What the task asks: If a line in the records contains the string "none", show that line.

(Beginning of Information supplied)

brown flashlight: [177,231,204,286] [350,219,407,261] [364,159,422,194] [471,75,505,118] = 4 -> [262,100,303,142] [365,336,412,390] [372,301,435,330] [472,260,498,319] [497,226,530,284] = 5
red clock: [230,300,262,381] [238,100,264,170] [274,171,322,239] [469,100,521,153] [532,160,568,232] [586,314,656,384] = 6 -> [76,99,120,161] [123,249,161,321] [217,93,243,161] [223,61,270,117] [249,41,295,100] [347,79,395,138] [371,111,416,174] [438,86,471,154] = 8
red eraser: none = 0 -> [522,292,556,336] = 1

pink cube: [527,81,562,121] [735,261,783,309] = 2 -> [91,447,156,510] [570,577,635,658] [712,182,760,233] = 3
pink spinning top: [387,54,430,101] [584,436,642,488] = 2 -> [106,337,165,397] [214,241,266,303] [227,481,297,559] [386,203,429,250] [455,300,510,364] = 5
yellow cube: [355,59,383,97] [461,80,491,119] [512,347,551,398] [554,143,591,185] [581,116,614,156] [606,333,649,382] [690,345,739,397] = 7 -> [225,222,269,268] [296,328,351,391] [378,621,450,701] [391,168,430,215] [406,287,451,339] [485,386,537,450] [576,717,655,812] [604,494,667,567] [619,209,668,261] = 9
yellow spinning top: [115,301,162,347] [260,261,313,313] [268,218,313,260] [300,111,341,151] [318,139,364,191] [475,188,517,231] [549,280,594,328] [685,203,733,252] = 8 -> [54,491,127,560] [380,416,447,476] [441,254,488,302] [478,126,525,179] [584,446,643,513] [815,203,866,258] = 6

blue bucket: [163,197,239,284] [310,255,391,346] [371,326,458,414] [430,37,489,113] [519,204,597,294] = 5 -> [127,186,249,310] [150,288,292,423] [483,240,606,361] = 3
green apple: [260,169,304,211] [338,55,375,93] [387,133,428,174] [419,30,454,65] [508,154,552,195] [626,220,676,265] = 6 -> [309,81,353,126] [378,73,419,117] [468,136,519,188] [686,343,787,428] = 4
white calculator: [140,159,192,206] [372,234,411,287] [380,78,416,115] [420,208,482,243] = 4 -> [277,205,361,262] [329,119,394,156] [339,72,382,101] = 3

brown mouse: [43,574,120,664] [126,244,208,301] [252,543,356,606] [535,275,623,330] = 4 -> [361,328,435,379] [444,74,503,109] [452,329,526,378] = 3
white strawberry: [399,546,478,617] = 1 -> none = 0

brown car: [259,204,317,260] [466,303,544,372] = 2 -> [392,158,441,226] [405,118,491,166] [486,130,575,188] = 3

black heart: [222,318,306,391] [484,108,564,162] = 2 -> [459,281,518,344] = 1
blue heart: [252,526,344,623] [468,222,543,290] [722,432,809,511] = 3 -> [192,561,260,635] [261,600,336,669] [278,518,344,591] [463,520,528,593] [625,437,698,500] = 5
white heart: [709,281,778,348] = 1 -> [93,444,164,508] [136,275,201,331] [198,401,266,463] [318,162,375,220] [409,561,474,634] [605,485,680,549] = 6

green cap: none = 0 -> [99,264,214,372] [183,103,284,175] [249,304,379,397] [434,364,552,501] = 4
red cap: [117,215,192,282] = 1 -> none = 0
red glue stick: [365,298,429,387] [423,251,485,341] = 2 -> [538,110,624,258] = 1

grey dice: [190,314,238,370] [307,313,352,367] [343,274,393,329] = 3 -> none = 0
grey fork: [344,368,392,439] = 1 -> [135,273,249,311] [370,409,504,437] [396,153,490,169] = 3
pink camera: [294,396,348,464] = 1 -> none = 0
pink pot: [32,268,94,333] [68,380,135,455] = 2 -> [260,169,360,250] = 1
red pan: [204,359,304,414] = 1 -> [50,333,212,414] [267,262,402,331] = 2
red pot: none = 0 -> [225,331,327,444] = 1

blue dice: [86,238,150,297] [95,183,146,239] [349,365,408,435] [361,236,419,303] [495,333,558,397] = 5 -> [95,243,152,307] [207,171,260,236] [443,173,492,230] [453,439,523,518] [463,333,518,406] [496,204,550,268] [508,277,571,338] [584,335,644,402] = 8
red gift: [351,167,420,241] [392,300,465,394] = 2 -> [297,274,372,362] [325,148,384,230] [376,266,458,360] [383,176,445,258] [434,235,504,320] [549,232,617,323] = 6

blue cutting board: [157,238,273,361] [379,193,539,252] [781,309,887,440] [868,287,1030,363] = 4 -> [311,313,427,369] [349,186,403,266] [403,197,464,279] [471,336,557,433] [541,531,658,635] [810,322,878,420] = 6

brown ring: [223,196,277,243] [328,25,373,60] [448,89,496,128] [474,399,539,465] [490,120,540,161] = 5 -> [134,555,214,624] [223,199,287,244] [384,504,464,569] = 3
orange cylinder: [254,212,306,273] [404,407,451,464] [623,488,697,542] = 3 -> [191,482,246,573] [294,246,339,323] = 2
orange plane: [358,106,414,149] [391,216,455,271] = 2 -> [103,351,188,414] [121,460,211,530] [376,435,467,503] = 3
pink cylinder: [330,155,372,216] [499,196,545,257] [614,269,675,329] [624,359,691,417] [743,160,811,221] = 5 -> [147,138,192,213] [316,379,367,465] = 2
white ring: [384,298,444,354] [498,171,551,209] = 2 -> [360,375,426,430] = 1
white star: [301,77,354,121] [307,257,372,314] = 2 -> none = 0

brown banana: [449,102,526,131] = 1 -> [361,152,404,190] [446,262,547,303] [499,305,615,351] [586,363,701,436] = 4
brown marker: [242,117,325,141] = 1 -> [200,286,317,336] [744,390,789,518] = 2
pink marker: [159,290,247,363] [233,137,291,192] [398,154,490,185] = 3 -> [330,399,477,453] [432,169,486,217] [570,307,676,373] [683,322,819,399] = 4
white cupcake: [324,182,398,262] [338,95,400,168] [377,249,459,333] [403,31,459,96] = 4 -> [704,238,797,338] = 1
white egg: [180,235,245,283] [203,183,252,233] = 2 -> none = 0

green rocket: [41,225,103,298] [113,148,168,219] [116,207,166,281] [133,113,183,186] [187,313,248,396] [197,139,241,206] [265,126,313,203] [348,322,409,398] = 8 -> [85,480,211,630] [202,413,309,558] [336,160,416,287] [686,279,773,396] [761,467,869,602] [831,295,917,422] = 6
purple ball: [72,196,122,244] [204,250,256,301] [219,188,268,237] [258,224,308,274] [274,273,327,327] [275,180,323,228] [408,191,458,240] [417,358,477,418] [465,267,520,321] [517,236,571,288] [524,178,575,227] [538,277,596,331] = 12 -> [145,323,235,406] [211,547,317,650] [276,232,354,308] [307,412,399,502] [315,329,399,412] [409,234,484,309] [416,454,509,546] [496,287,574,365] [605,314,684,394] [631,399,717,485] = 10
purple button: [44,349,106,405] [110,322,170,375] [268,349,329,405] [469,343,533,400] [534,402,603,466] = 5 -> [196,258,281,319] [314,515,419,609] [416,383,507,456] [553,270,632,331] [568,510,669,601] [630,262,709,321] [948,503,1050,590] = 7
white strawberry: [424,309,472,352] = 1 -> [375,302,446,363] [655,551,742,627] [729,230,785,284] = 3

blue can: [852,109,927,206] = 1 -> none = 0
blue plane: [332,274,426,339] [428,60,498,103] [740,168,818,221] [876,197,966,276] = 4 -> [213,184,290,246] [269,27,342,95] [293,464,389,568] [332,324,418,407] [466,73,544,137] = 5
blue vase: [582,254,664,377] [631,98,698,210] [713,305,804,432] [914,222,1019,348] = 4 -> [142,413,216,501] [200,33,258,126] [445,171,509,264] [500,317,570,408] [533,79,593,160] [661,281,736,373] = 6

(End of Information supplied)

Response to the exercise:
red eraser: none = 0 -> [522,292,556,336] = 1
white strawberry: [399,546,478,617] = 1 -> none = 0
green cap: none = 0 -> [99,264,214,372] [183,103,284,175] [249,304,379,397] [434,364,552,501] = 4
red cap: [117,215,192,282] = 1 -> none = 0
grey dice: [190,314,238,370] [307,313,352,367] [343,274,393,329] = 3 -> none = 0
pink camera: [294,396,348,464] = 1 -> none = 0
red pot: none = 0 -> [225,331,327,444] = 1
white star: [301,77,354,121] [307,257,372,314] = 2 -> none = 0
white egg: [180,235,245,283] [203,183,252,233] = 2 -> none = 0
blue can: [852,109,927,206] = 1 -> none = 0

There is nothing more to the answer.